### Recorded data
++++++

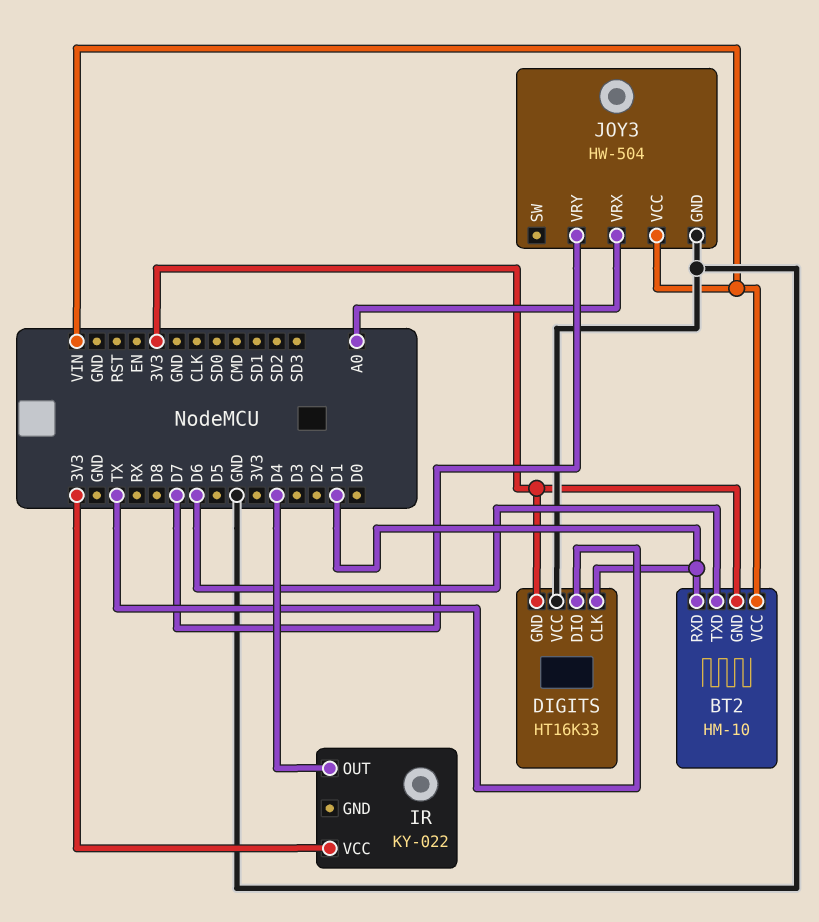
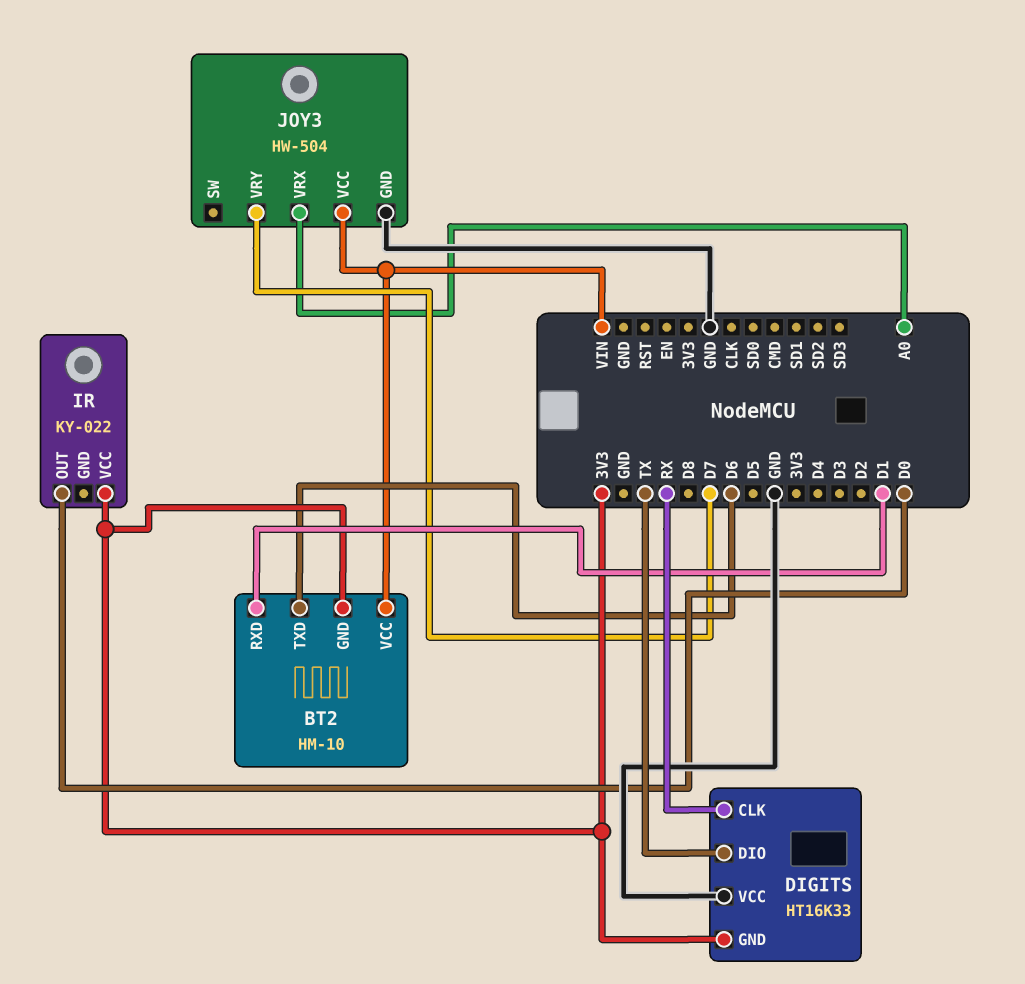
DIGITS pin CLK: D1 -> RX
IR pin OUT: D4 -> D0

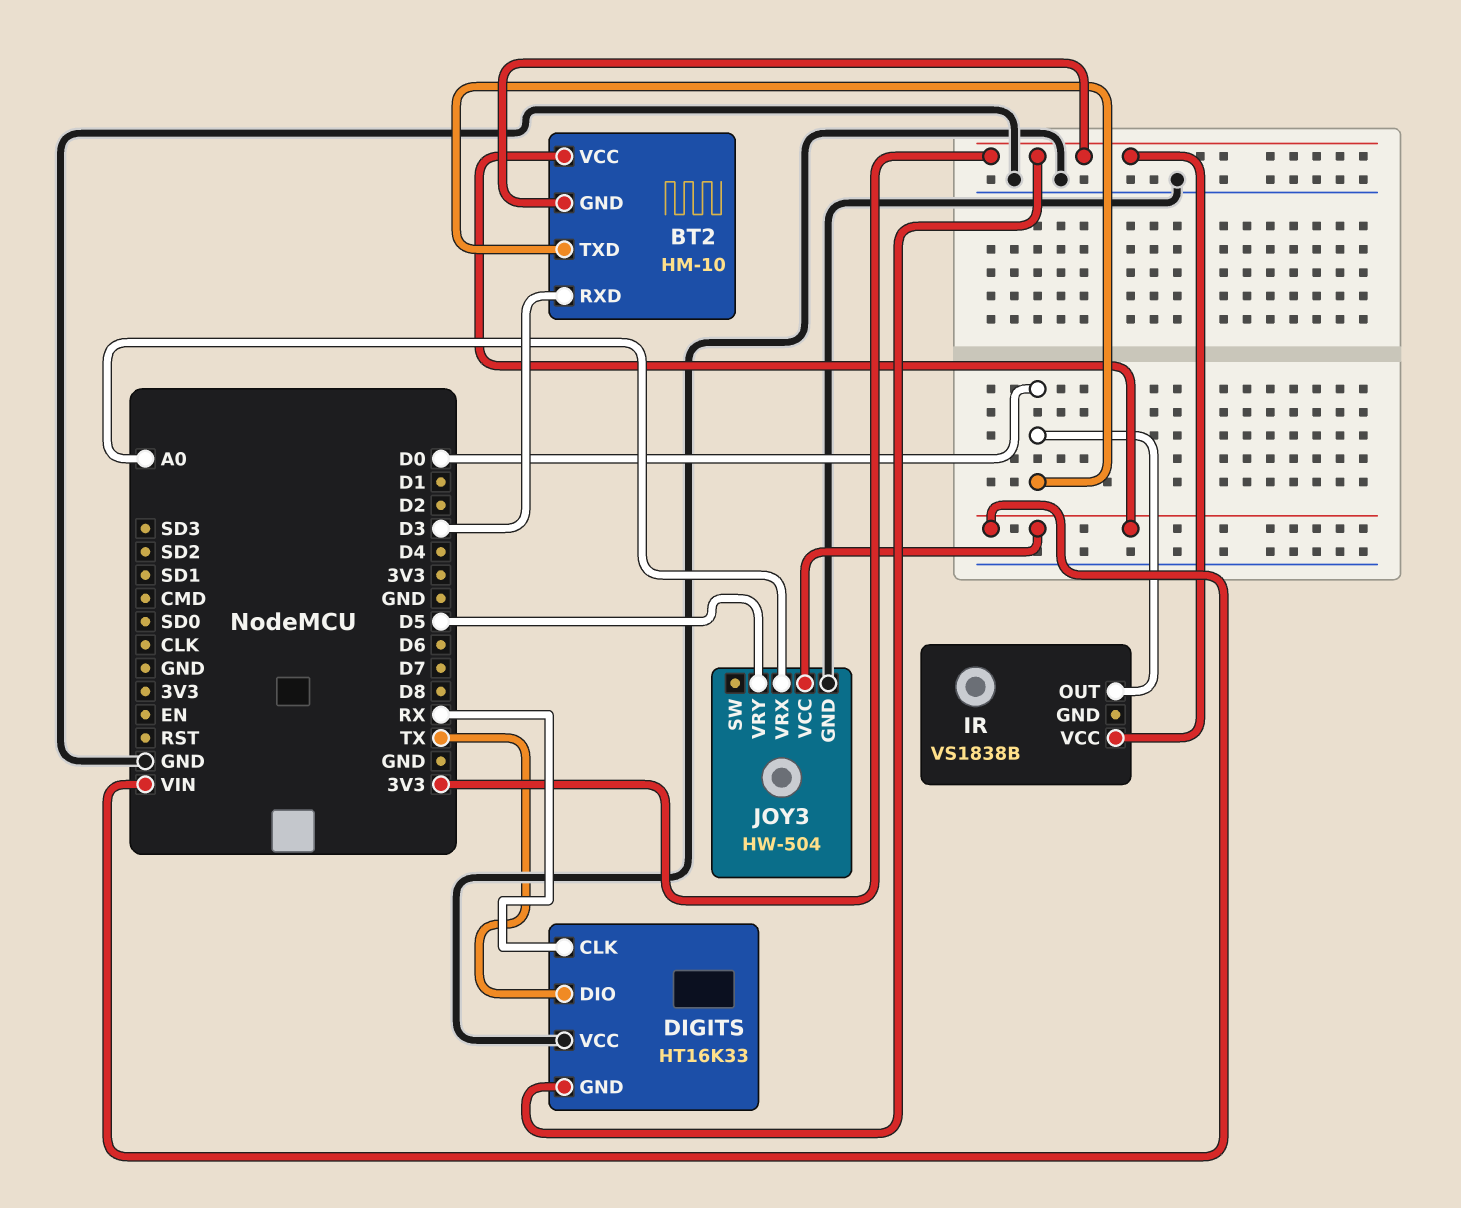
BT2 pin RXD: D1 -> D3
BT2 pin TXD: D6 -> D0
IR: KY-022 -> VS1838B
JOY3 pin VRY: D7 -> D5

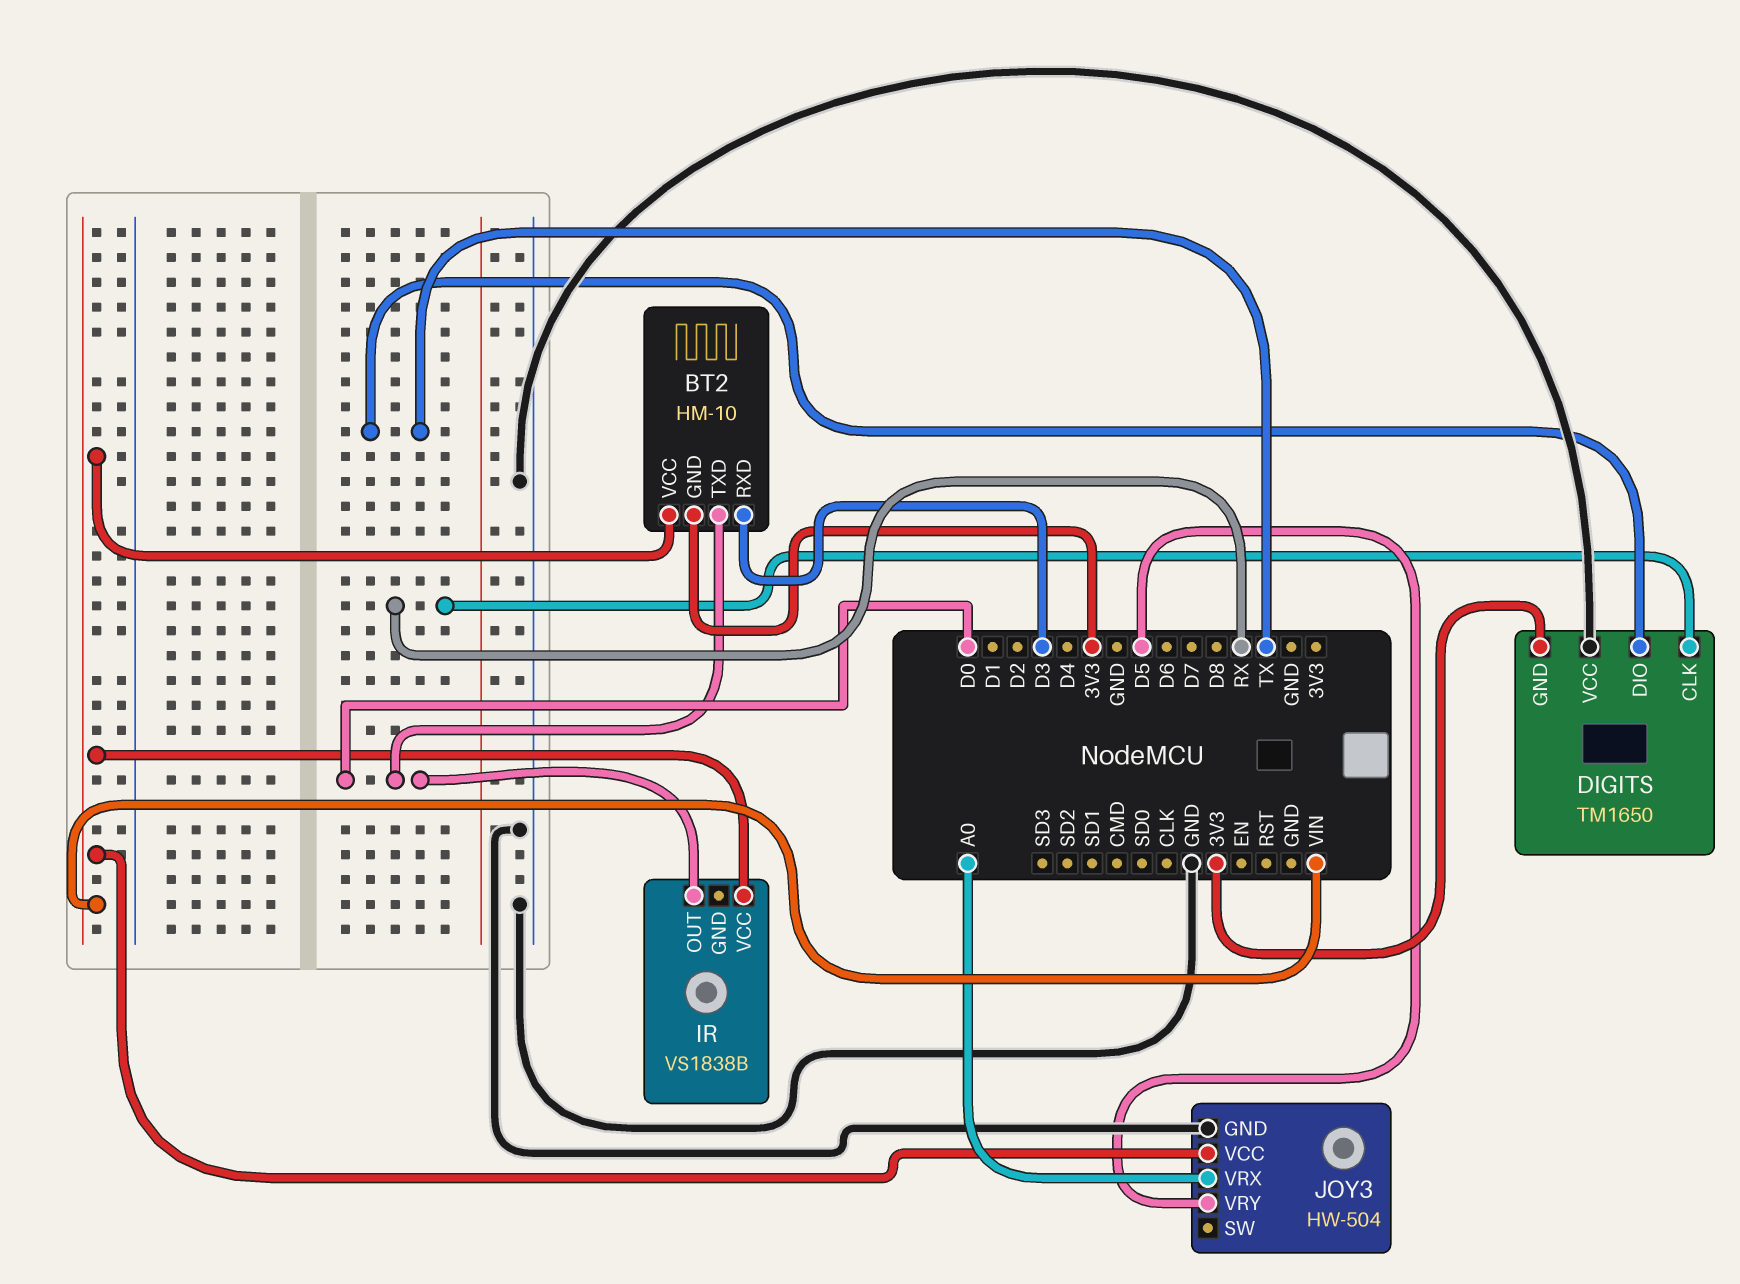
DIGITS: HT16K33 -> TM1650
IR pin VCC: 3V3 -> VIN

++++++

### Problem description
Copy each line of the preceding data that contains the string "DIGITS".

### Completed task
DIGITS pin CLK: D1 -> RX
DIGITS: HT16K33 -> TM1650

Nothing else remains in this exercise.